Extracted data Start Marker

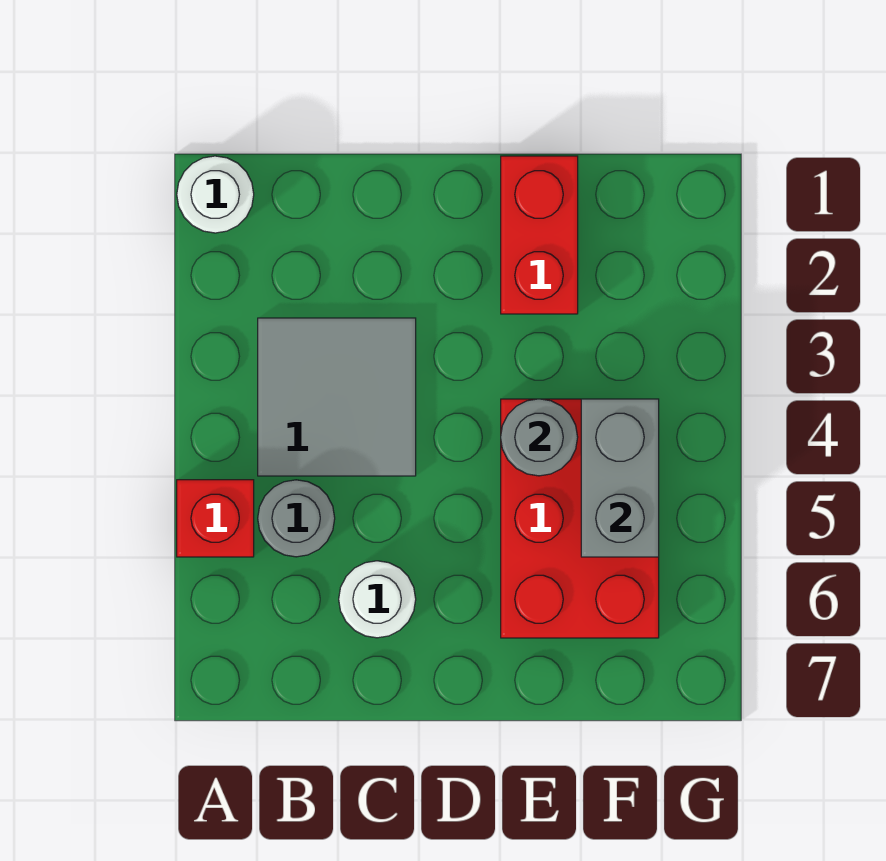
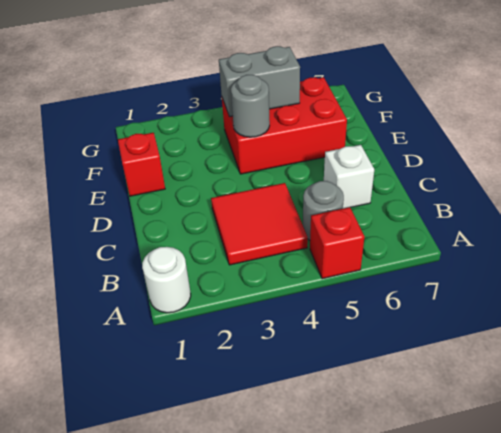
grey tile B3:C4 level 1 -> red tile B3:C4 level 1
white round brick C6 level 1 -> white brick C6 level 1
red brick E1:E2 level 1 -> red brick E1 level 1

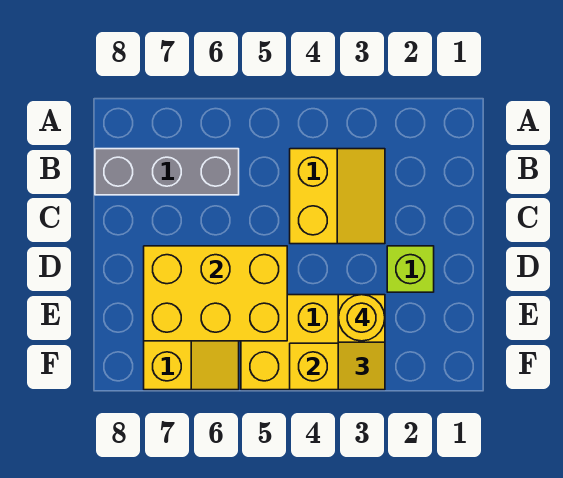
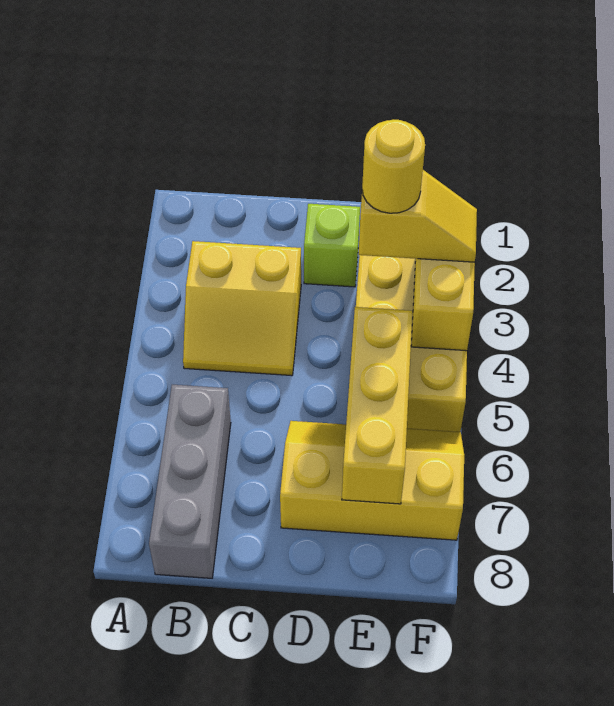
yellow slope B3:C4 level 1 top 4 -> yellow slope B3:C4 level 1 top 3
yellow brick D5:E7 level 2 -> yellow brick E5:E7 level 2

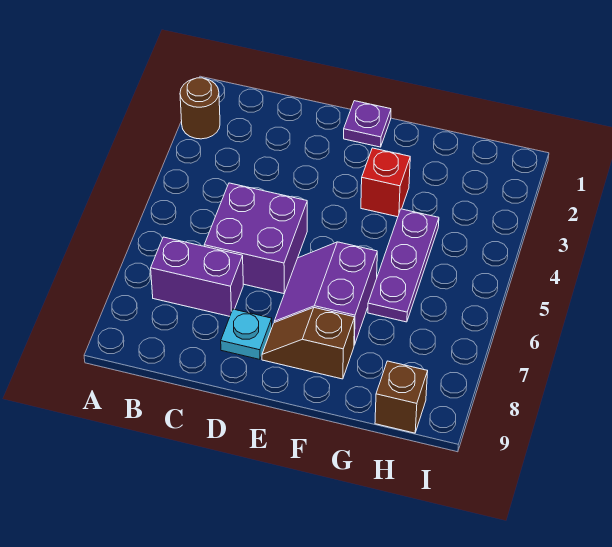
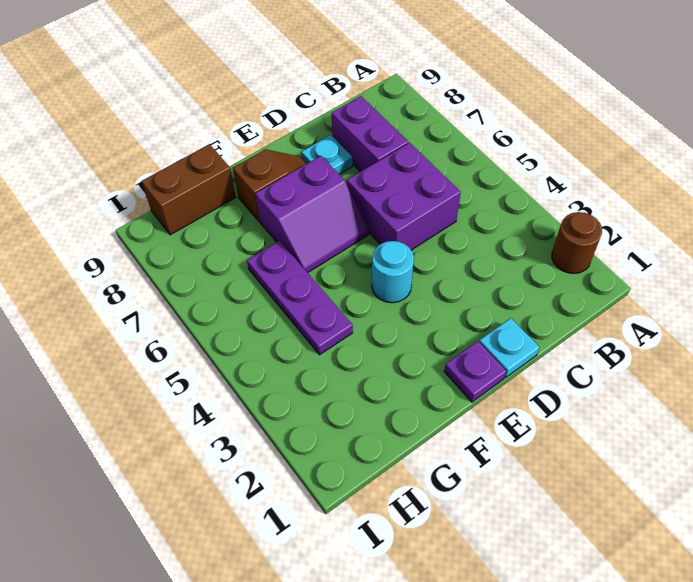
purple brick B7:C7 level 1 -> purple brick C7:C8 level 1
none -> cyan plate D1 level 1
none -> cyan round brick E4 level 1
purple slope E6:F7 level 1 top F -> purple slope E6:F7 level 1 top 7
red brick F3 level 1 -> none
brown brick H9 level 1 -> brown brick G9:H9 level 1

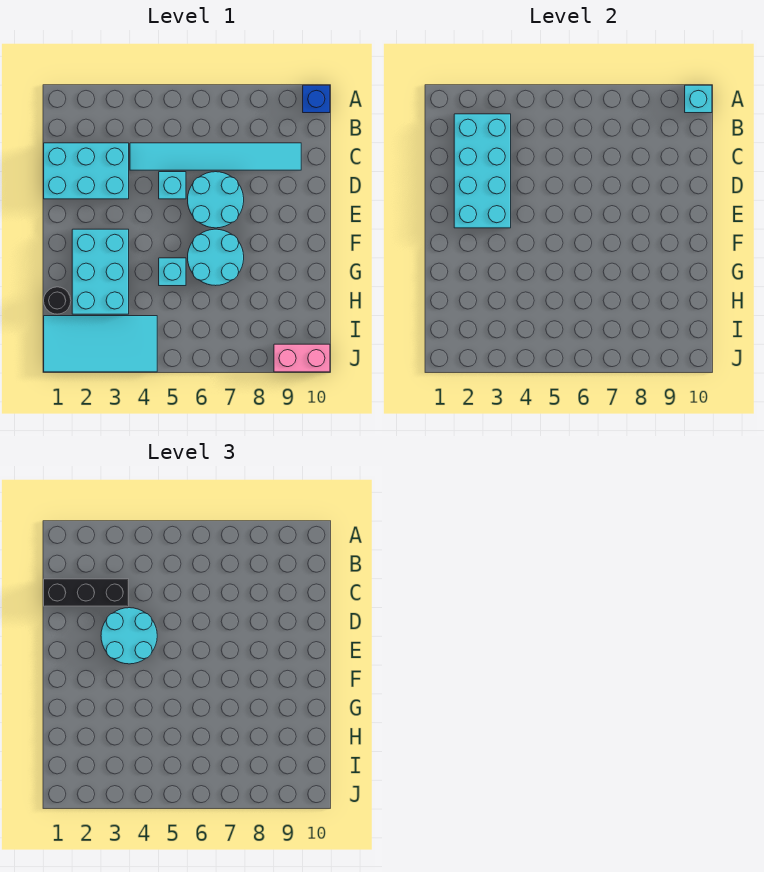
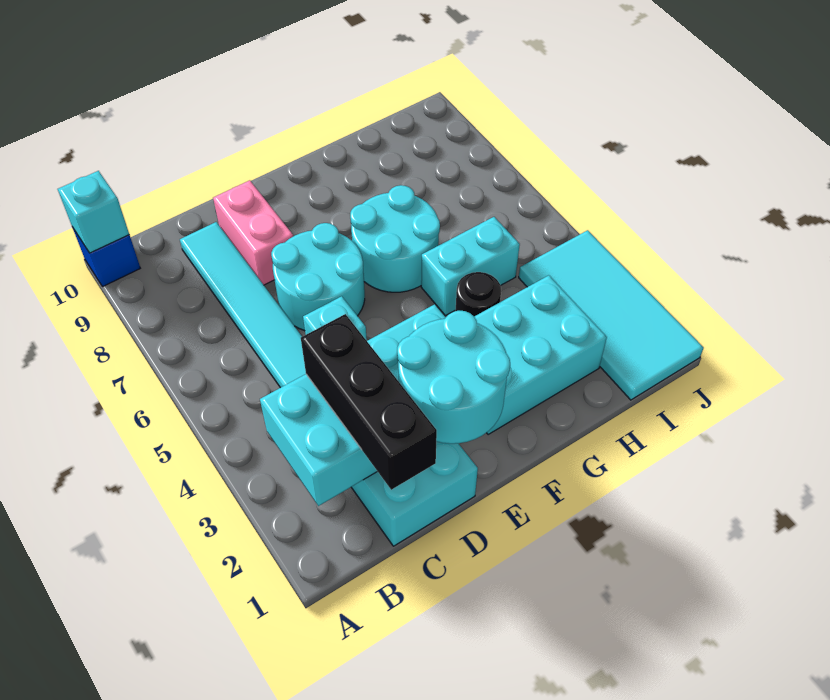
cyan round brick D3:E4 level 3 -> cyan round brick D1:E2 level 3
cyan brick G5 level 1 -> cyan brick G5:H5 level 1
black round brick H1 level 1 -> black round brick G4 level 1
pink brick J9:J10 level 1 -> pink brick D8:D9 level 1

Extracted data End Marker
Extracted data Start Marker

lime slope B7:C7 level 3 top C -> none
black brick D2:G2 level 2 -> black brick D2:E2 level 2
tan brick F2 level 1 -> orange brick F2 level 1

Extracted data End Marker

_Activity:_
Look above for the line with "purple brick B7:C7"; retype exactly that line, every line after it up to the line with "red brick F3 level 1 -> none", and that line too, nothing else.

_Response to the exercise:_
purple brick B7:C7 level 1 -> purple brick C7:C8 level 1
none -> cyan plate D1 level 1
none -> cyan round brick E4 level 1
purple slope E6:F7 level 1 top F -> purple slope E6:F7 level 1 top 7
red brick F3 level 1 -> none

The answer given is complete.